### RECORDED INFORMATION
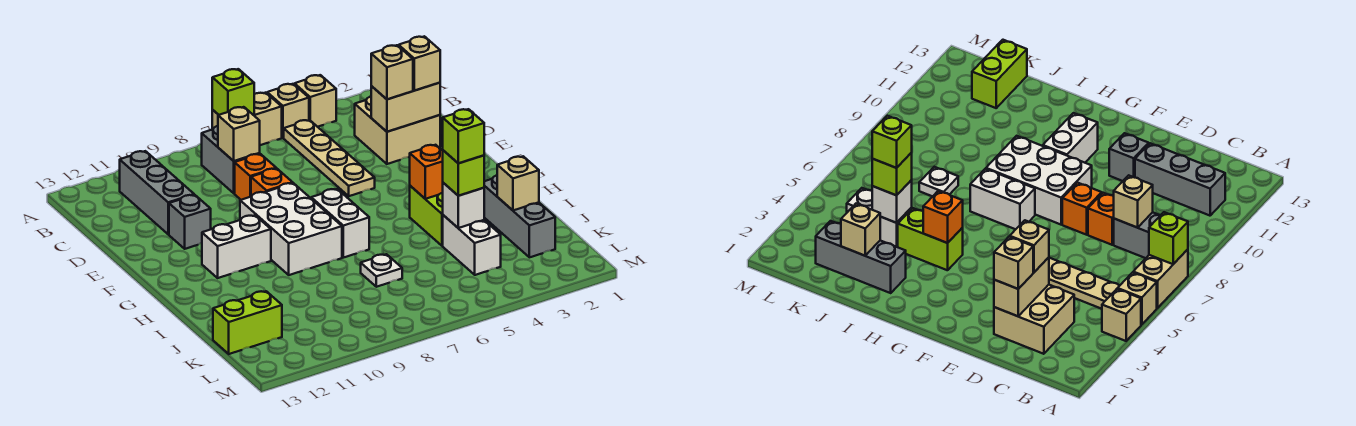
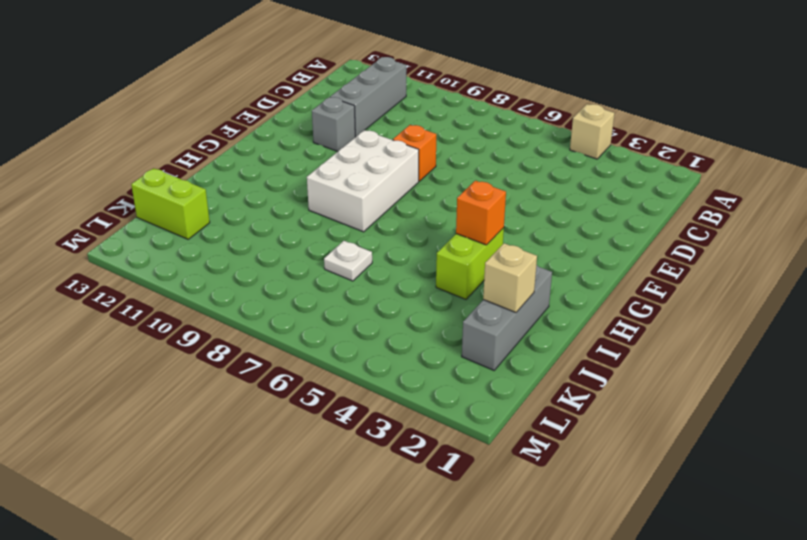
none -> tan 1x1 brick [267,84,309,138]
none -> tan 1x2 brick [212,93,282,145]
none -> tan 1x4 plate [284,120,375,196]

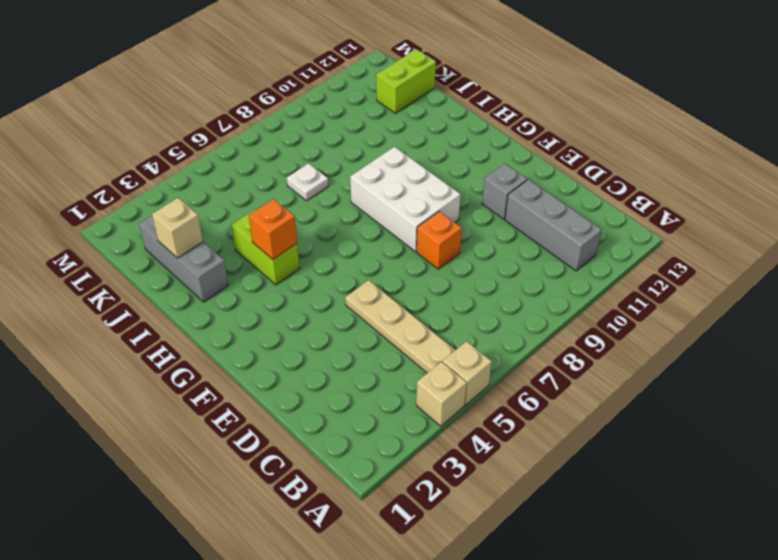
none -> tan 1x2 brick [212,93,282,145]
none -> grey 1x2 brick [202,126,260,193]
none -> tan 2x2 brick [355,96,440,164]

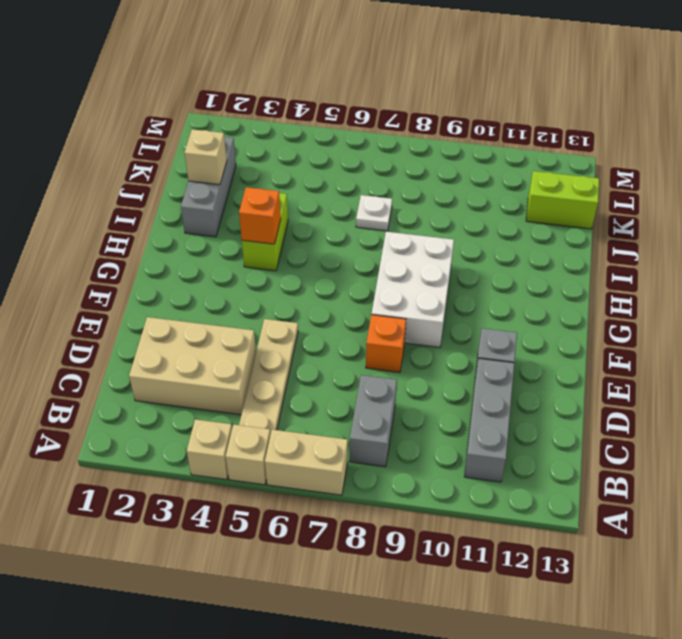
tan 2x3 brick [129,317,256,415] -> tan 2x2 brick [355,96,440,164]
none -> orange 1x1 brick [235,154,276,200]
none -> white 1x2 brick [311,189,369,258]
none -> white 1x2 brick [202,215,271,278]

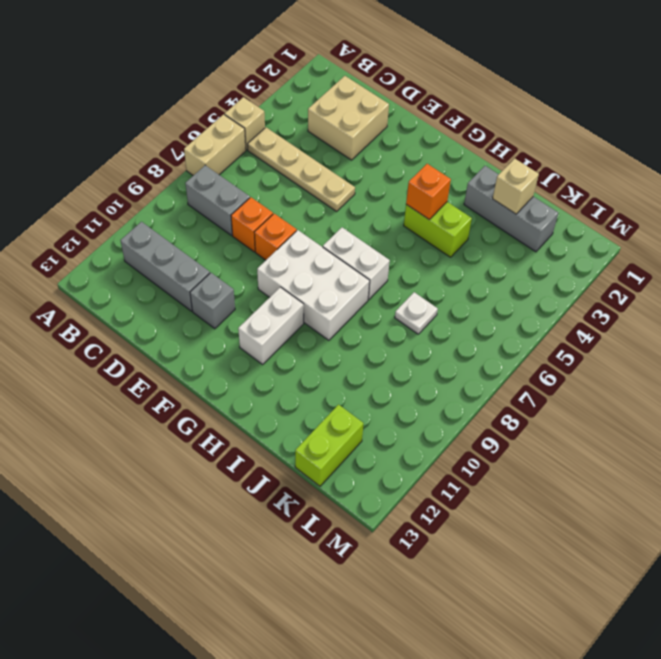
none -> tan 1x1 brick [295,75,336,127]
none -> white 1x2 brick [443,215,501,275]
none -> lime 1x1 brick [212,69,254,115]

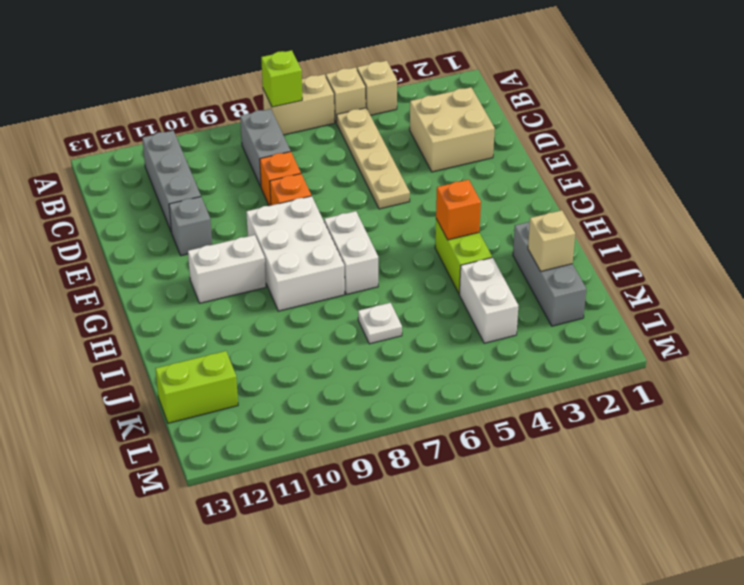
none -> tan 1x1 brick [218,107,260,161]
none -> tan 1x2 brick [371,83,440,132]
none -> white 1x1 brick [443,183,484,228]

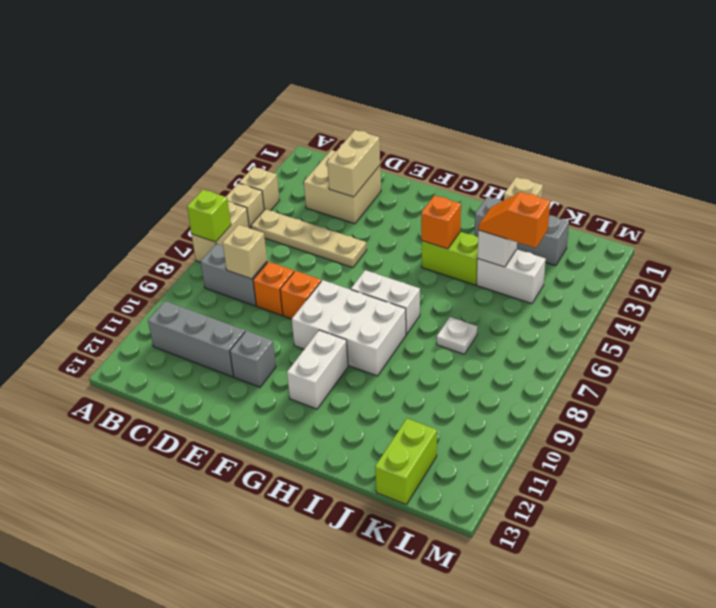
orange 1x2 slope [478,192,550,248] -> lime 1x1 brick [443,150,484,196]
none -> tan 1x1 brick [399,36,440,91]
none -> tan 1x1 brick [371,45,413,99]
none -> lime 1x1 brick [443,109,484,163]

---

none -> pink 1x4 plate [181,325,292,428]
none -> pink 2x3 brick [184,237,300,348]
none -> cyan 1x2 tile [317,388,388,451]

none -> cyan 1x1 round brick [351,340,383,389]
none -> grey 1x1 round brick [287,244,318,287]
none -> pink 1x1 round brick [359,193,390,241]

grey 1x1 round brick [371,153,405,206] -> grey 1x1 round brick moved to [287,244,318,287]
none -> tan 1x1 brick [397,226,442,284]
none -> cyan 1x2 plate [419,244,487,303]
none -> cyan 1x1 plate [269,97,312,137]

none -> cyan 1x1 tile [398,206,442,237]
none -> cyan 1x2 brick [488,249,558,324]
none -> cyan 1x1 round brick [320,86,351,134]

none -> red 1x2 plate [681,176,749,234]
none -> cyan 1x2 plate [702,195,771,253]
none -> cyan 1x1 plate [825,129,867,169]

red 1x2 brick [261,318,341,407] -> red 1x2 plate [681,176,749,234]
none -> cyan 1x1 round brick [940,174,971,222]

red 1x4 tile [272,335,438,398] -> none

### WHAT THE TASK ASKS
In the data above, how many lines carry the string "white"? Only the number should be given.

### WRITTEN RESPONSE
4